# Instructions to follow
In the entries that follow, find the line containing "D3: diode 1N4007" and the line containing "U5 pin CLK: none -> CLK", then retype exactly the lines from the first through the second, pictures excluded.

# Extracted data

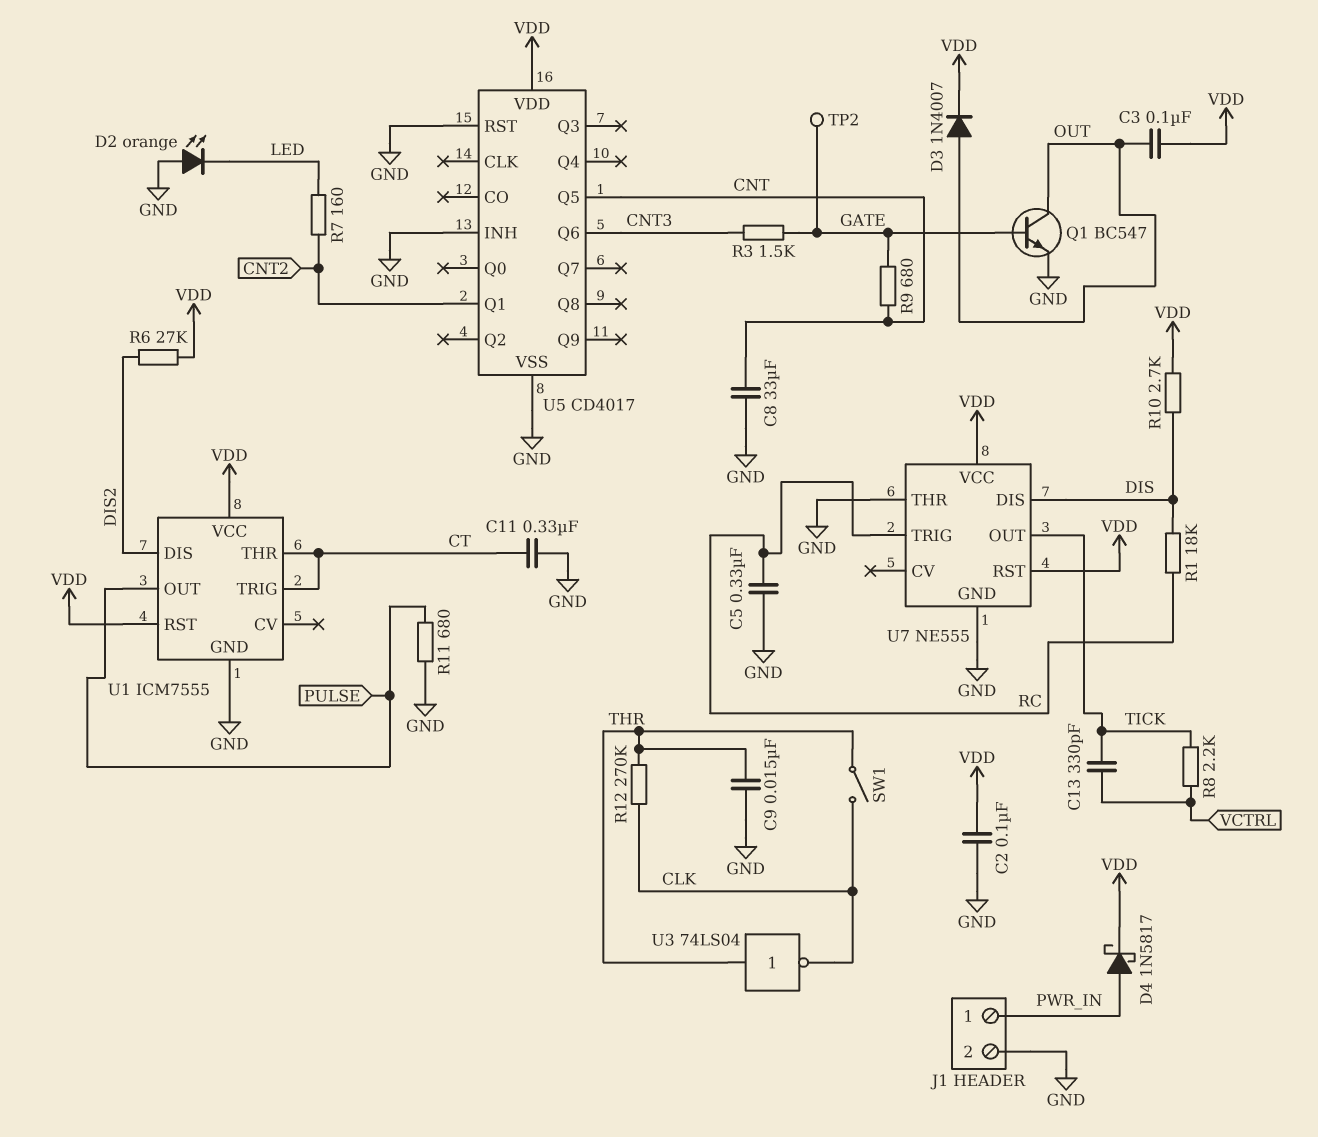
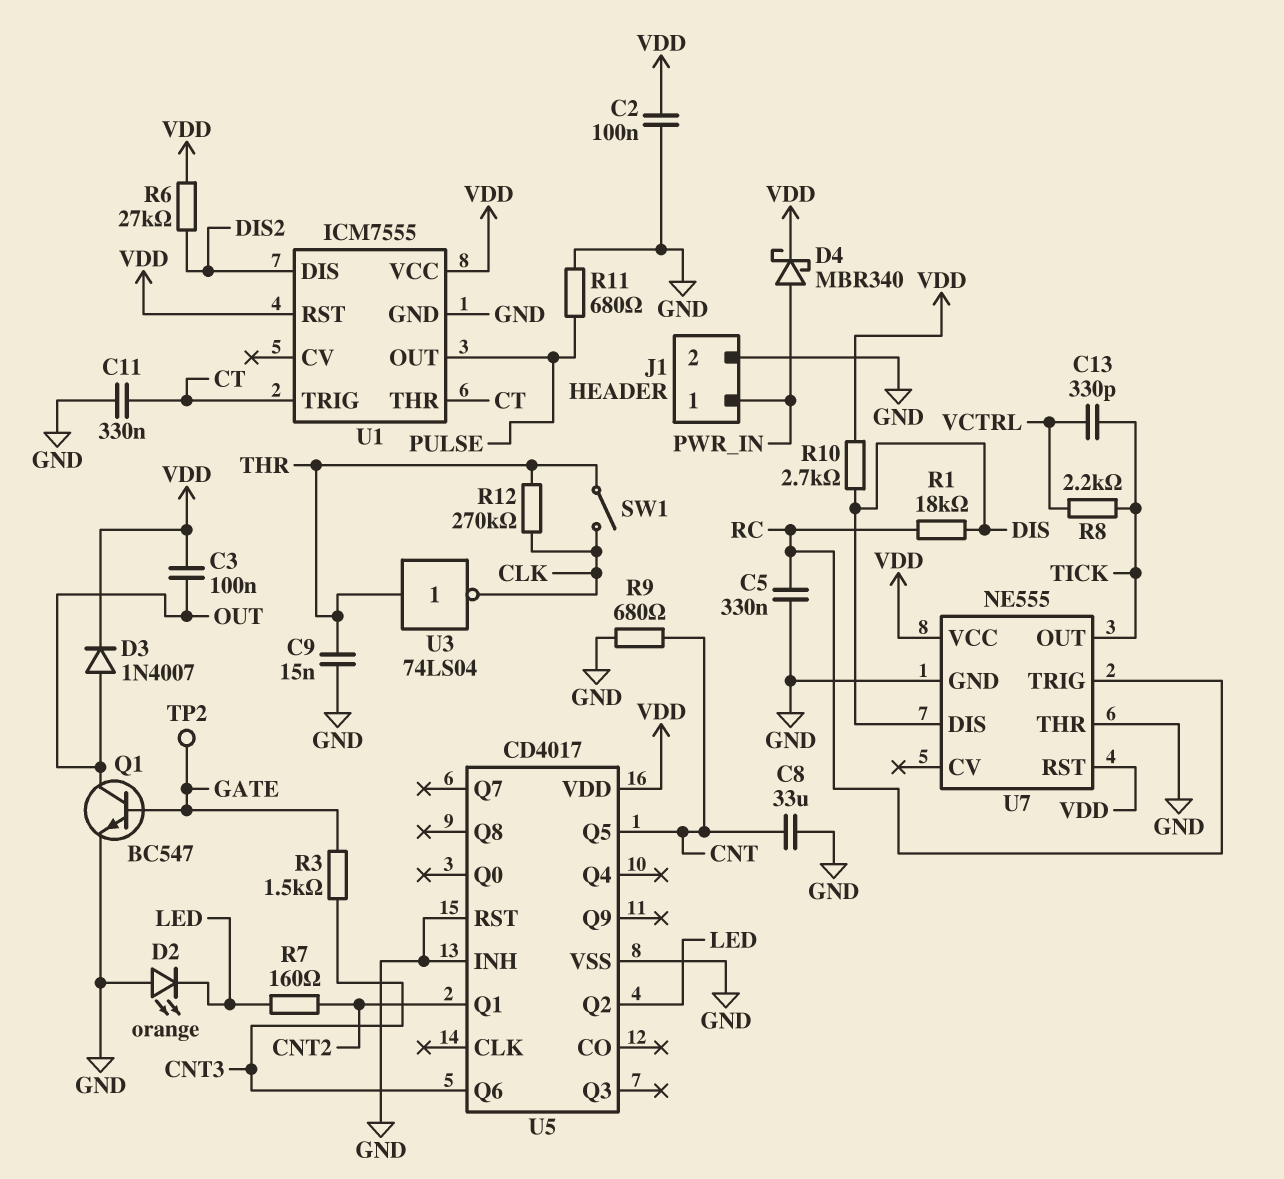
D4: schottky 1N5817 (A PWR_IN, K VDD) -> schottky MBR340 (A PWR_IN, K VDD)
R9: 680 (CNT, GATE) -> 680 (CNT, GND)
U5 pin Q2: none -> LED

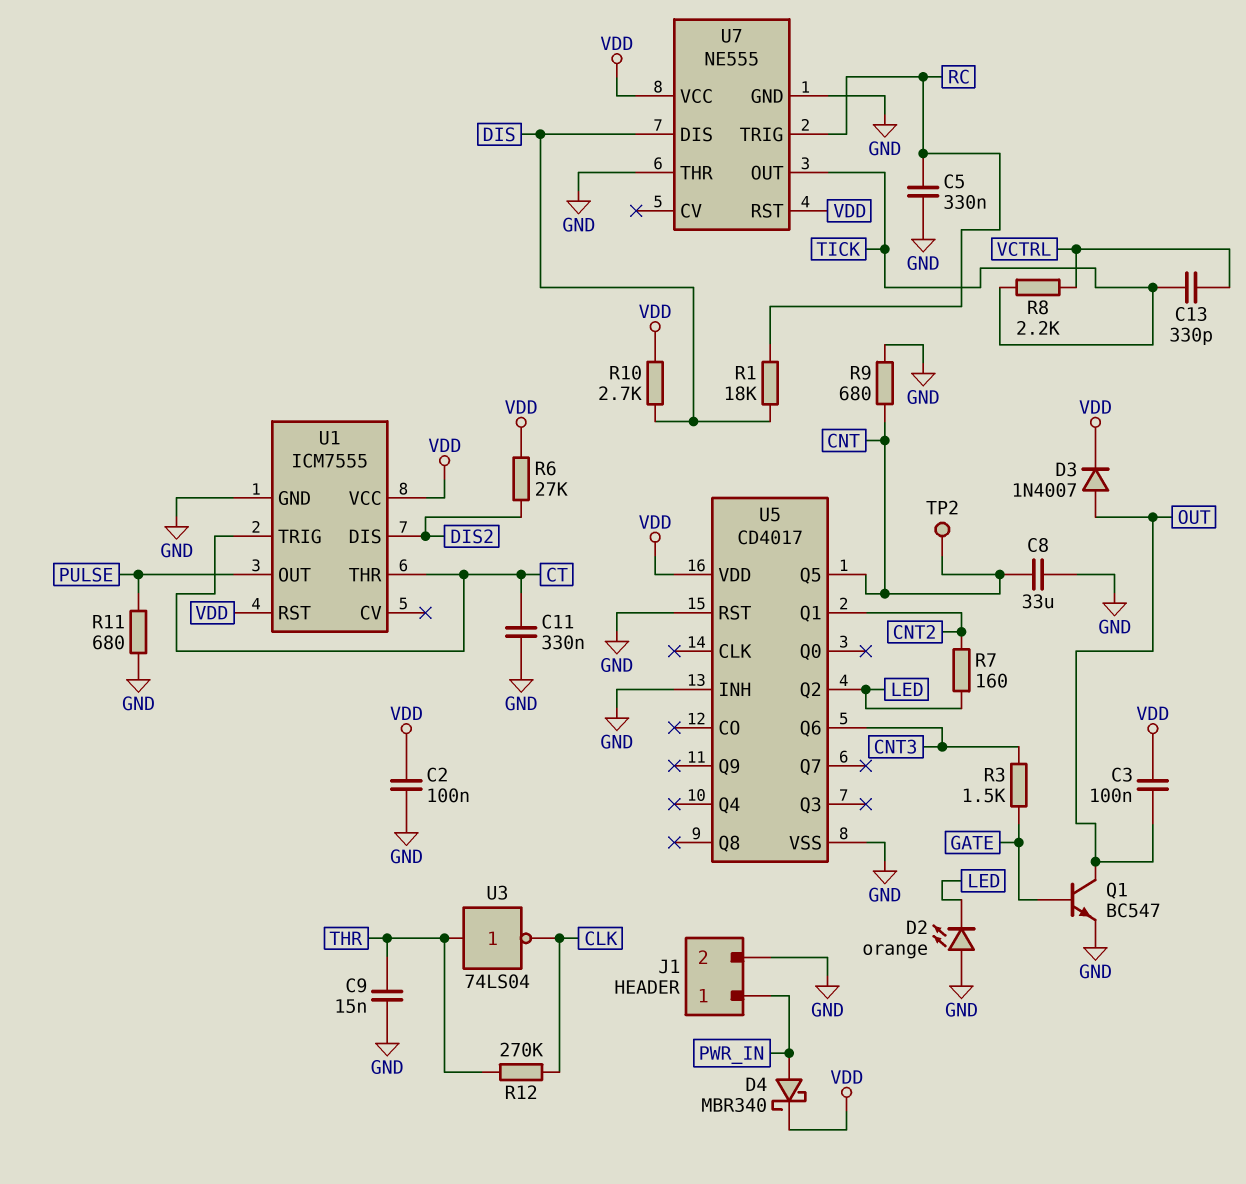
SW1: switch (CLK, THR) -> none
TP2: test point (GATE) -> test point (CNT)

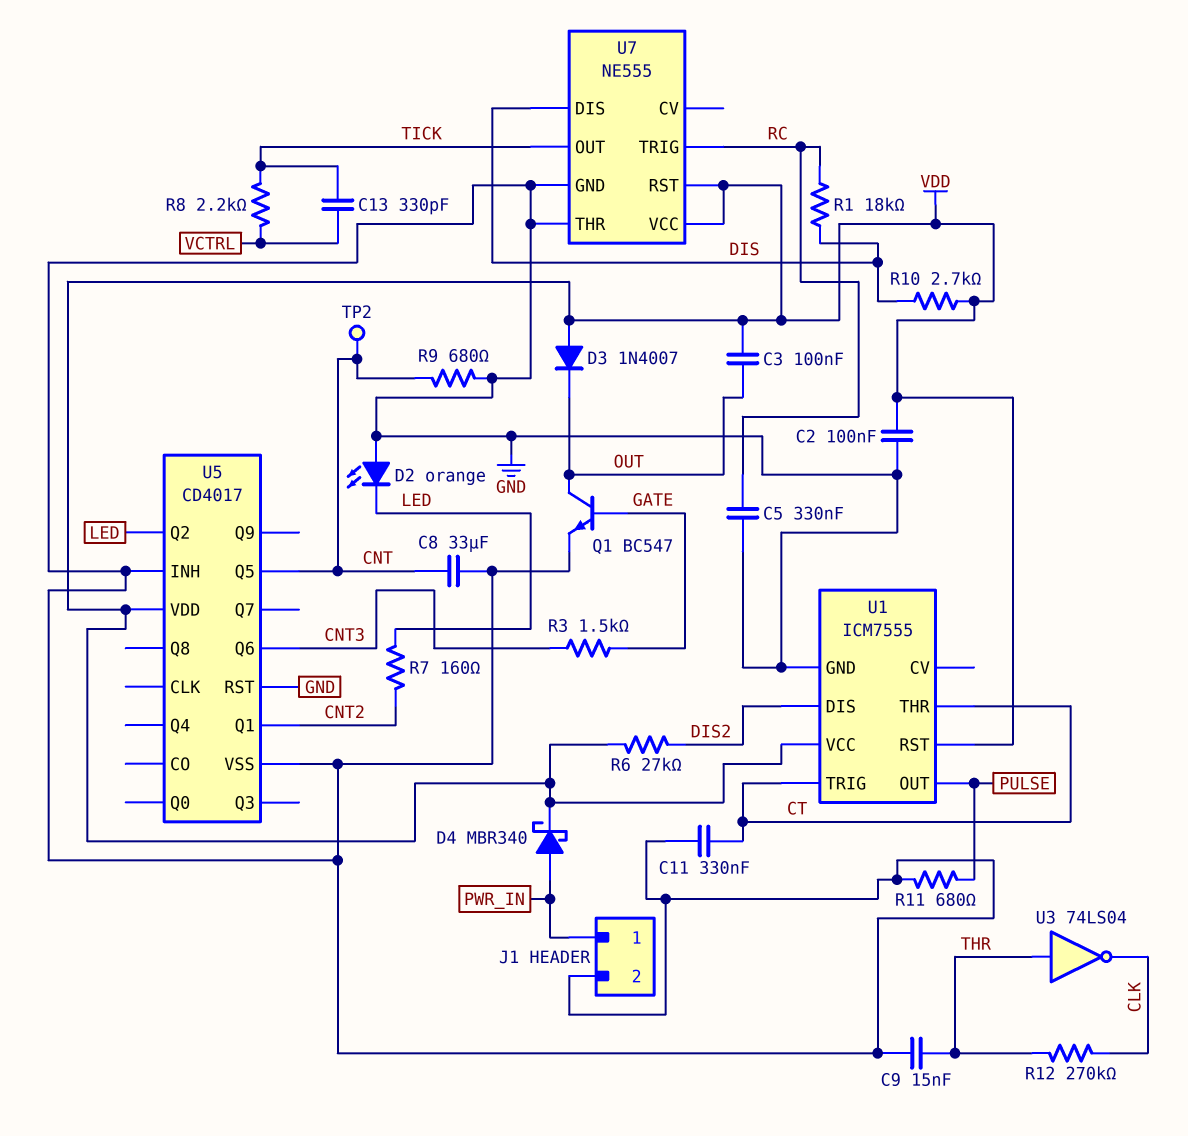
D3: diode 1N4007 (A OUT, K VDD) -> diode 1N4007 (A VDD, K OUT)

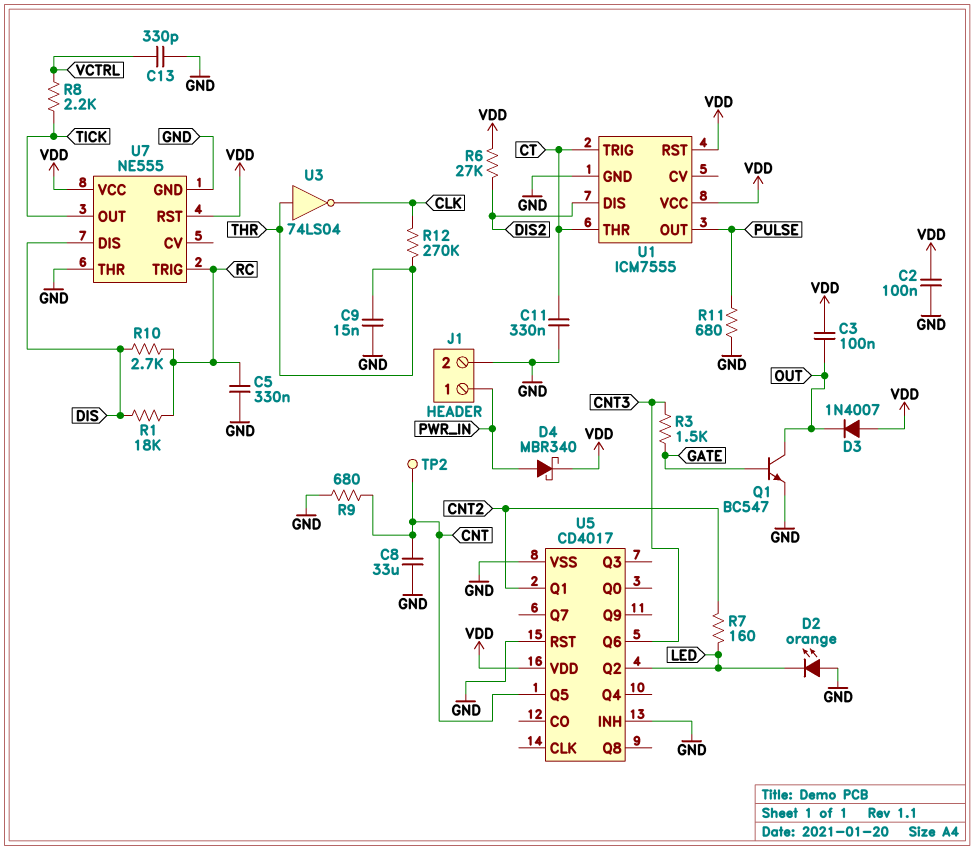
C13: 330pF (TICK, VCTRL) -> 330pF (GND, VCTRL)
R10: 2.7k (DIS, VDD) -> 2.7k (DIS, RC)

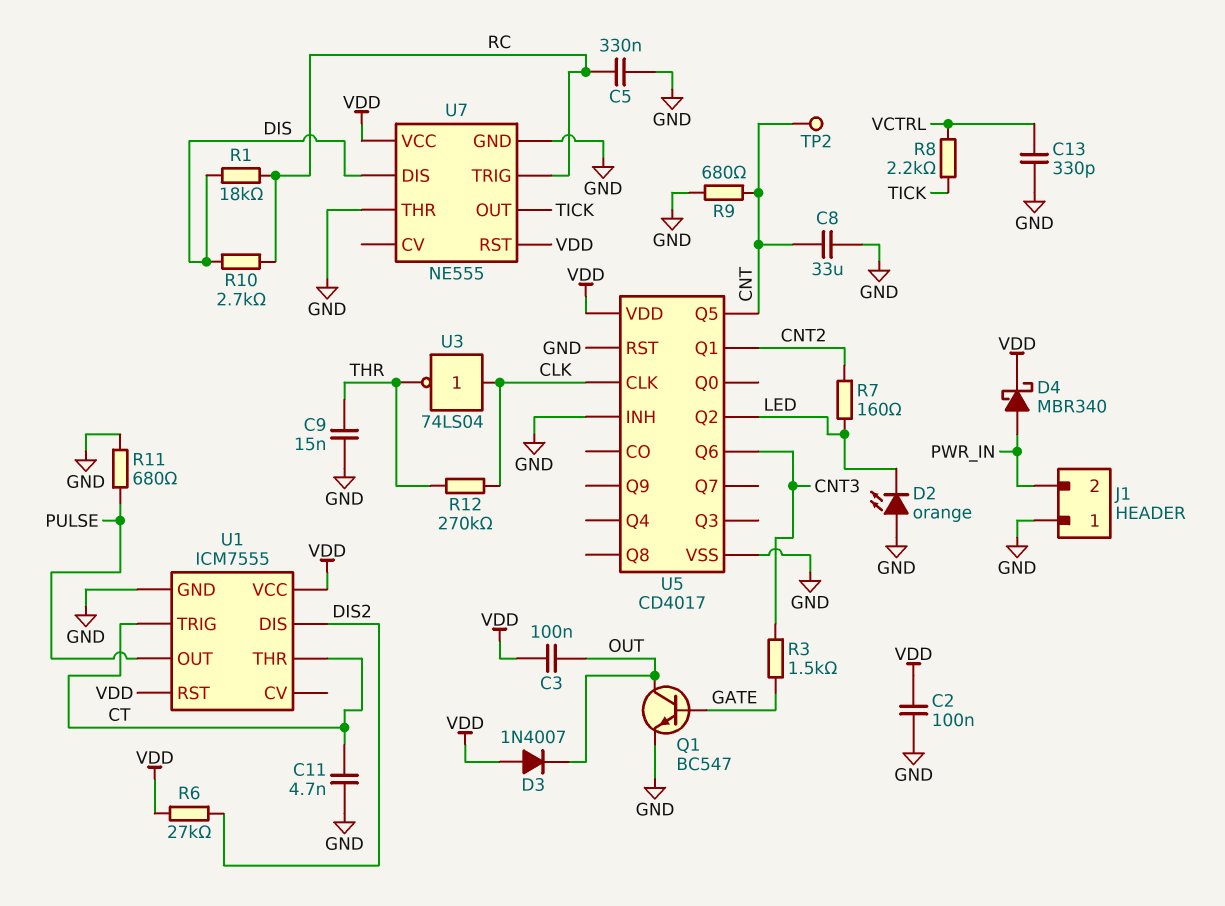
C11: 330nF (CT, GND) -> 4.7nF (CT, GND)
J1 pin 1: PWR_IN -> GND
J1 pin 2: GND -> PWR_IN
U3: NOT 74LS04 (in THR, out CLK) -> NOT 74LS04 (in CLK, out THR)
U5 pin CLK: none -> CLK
...
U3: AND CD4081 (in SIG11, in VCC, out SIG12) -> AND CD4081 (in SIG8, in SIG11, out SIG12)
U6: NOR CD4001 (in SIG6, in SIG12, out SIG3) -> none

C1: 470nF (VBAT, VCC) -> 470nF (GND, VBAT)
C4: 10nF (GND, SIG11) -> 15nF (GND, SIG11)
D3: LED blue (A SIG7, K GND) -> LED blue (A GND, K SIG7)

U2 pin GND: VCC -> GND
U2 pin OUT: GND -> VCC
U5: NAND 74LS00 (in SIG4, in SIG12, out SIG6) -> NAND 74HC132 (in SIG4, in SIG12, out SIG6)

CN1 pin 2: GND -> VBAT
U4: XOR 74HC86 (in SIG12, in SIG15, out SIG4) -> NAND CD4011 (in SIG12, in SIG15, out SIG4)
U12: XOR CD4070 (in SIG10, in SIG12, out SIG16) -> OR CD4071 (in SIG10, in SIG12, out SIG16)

# Result
D3: diode 1N4007 (A OUT, K VDD) -> diode 1N4007 (A VDD, K OUT)

C13: 330pF (TICK, VCTRL) -> 330pF (GND, VCTRL)
R10: 2.7k (DIS, VDD) -> 2.7k (DIS, RC)

C11: 330nF (CT, GND) -> 4.7nF (CT, GND)
J1 pin 1: PWR_IN -> GND
J1 pin 2: GND -> PWR_IN
U3: NOT 74LS04 (in THR, out CLK) -> NOT 74LS04 (in CLK, out THR)
U5 pin CLK: none -> CLK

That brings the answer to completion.